Return all of the listing word for word; the pictures stay out.

> **EXTRACTED DATA**:
--

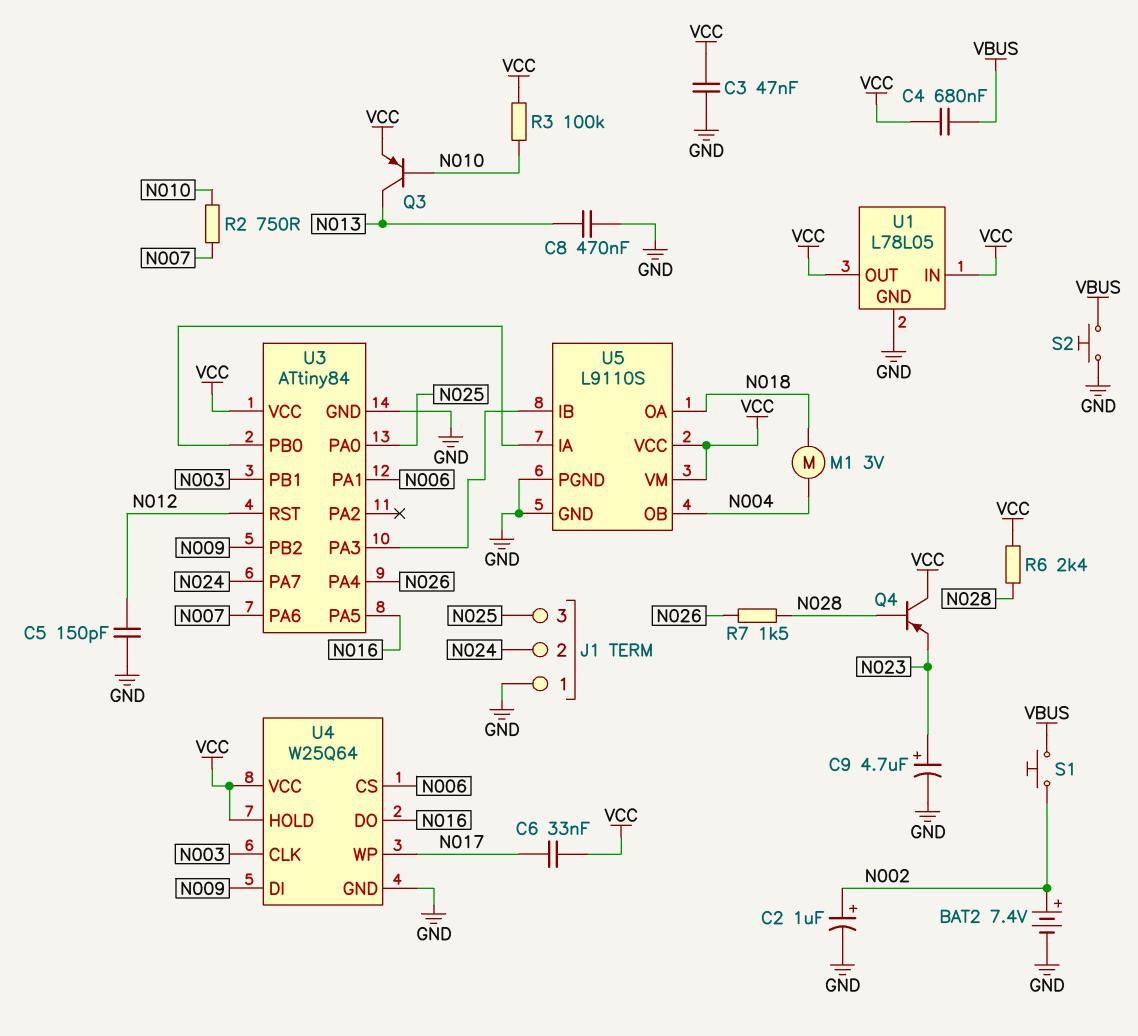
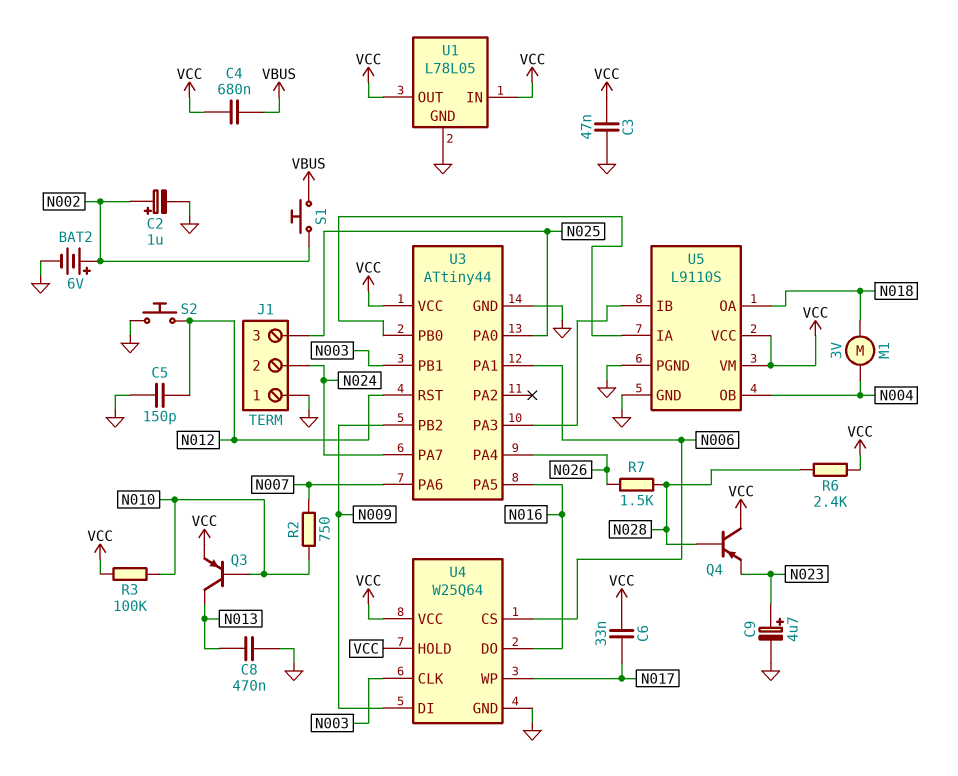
BAT2: 7.4V (plus N002, minus GND) -> 6V (plus N002, minus GND)
S2: button (GND, VBUS) -> button (GND, N012)
U3: ATtiny84 -> ATtiny44

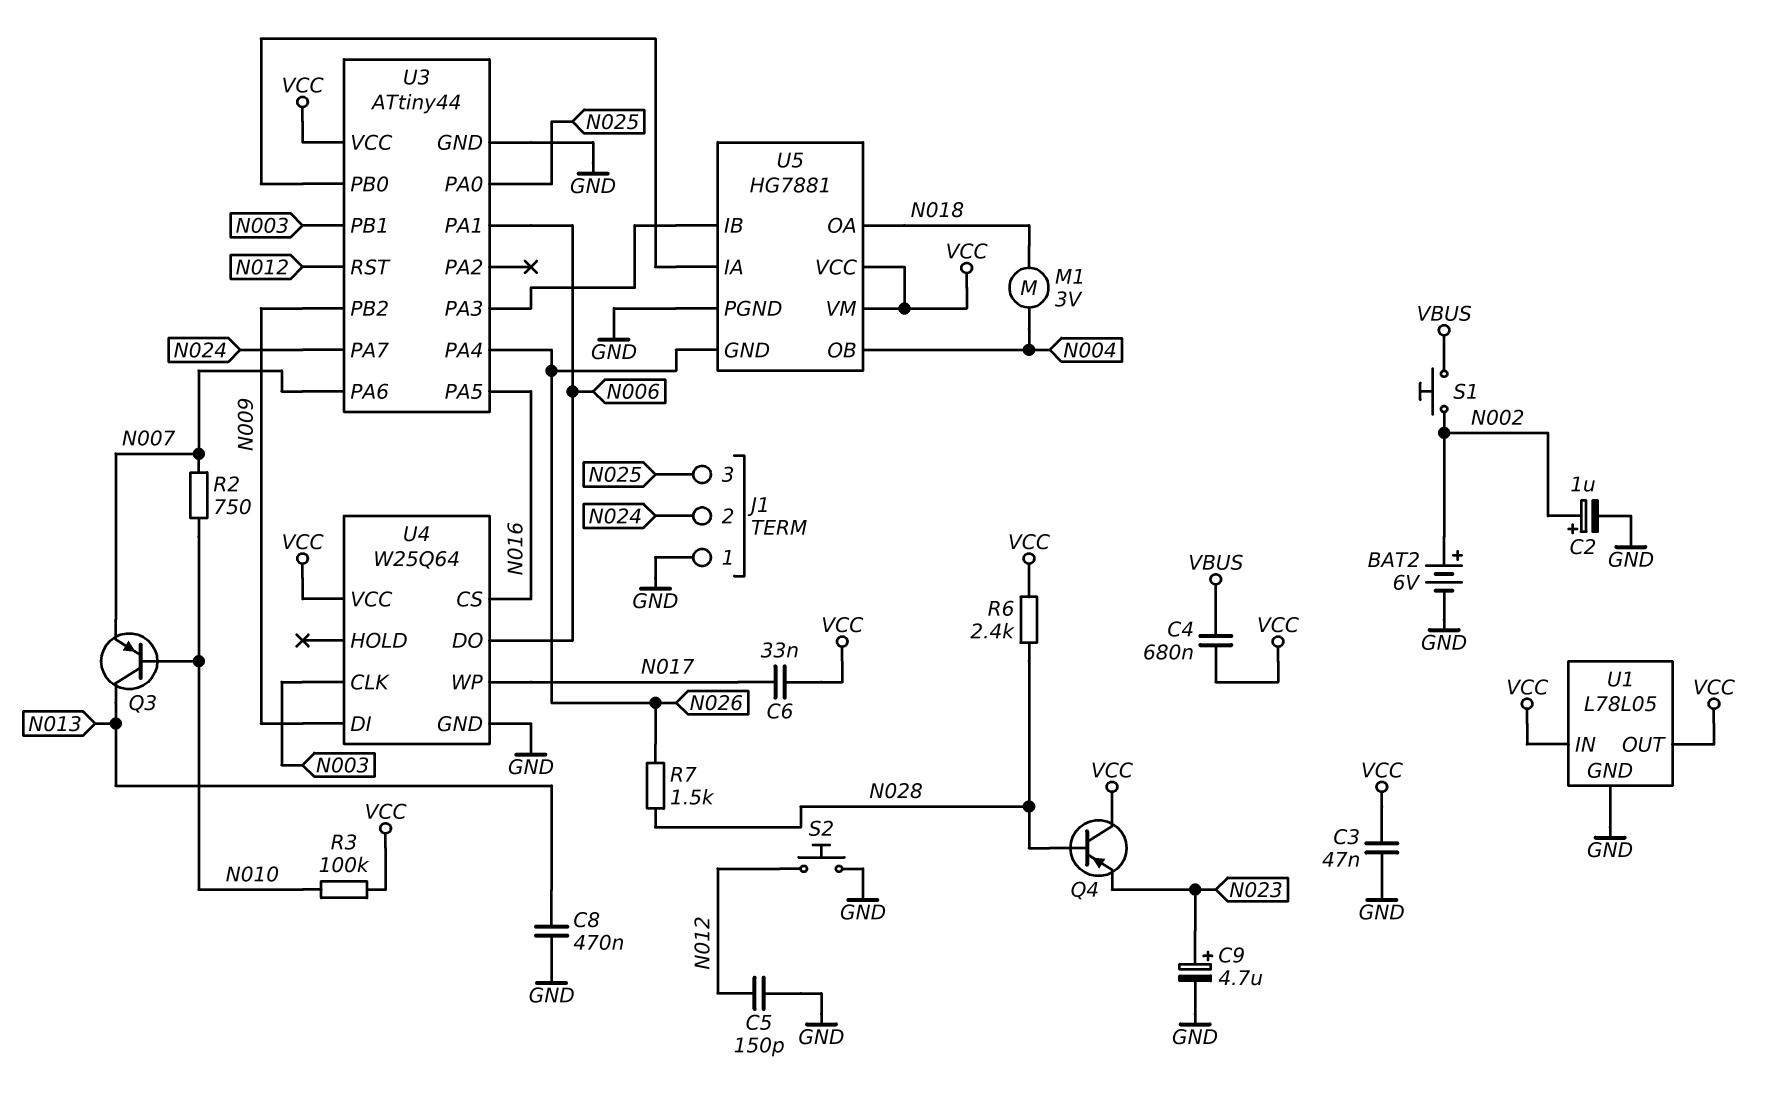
Q3: PNP (B N010, C N013, E VCC) -> PNP (B N010, C N013, E N007)
U4 pin CS: N006 -> N016
U4 pin DO: N016 -> N006
U4 pin HOLD: VCC -> none
U5: L9110S -> HG7881
U5 pin GND: GND -> N026

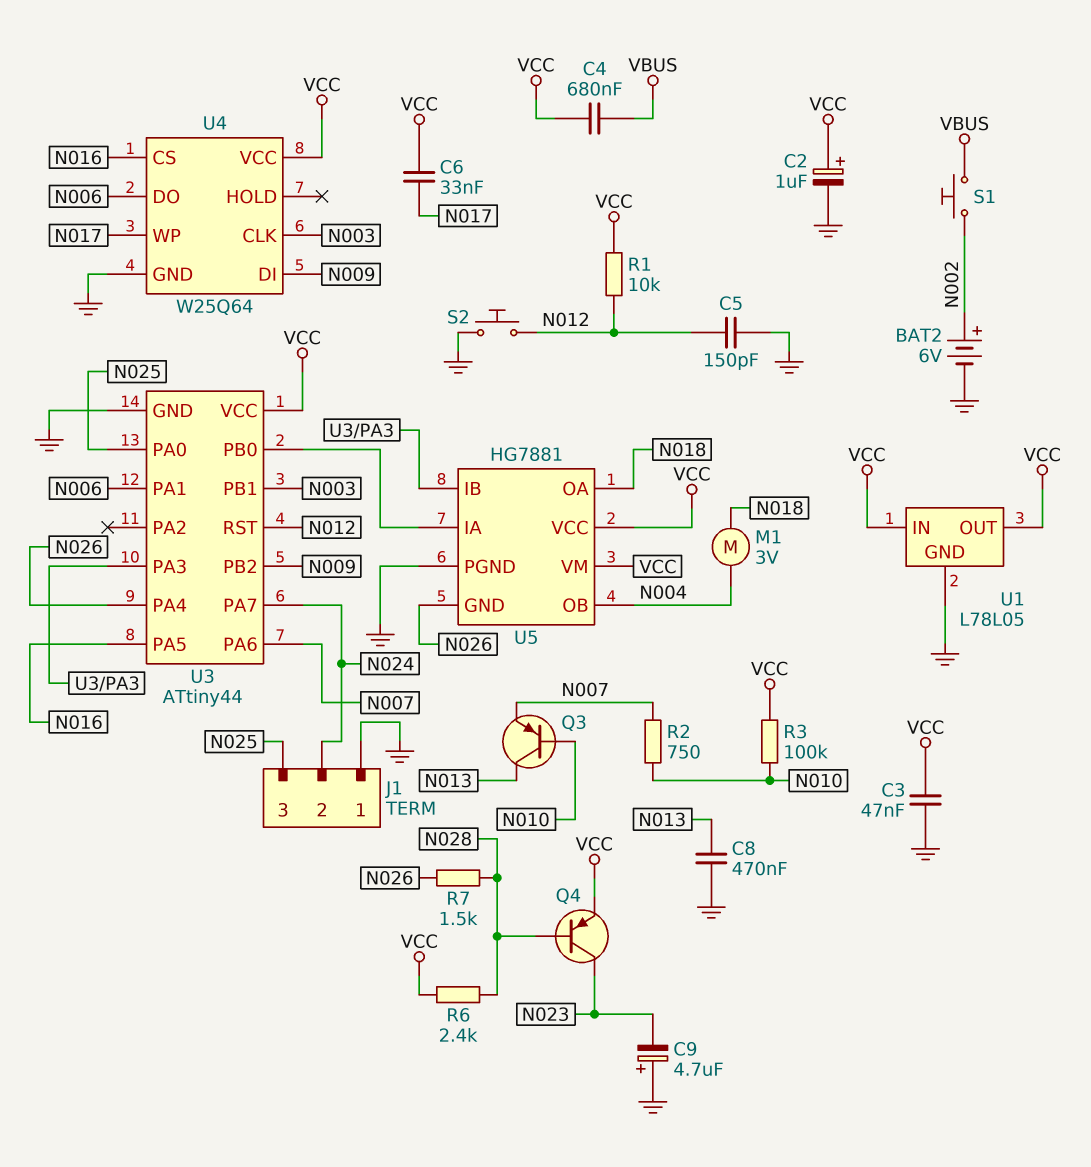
C2: 1uF (plus N002, minus GND) -> 1uF (plus VCC, minus GND)
C9: 4.7uF (plus N023, minus GND) -> 4.7uF (plus GND, minus N023)
Q4: PNP (B N028, C VCC, E N023) -> PNP (B N028, C N023, E VCC)
R1: none -> 10k (N012, VCC)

--

> **COMPLETED EXERCISE**:
BAT2: 7.4V (plus N002, minus GND) -> 6V (plus N002, minus GND)
S2: button (GND, VBUS) -> button (GND, N012)
U3: ATtiny84 -> ATtiny44

Q3: PNP (B N010, C N013, E VCC) -> PNP (B N010, C N013, E N007)
U4 pin CS: N006 -> N016
U4 pin DO: N016 -> N006
U4 pin HOLD: VCC -> none
U5: L9110S -> HG7881
U5 pin GND: GND -> N026

C2: 1uF (plus N002, minus GND) -> 1uF (plus VCC, minus GND)
C9: 4.7uF (plus N023, minus GND) -> 4.7uF (plus GND, minus N023)
Q4: PNP (B N028, C VCC, E N023) -> PNP (B N028, C N023, E VCC)
R1: none -> 10k (N012, VCC)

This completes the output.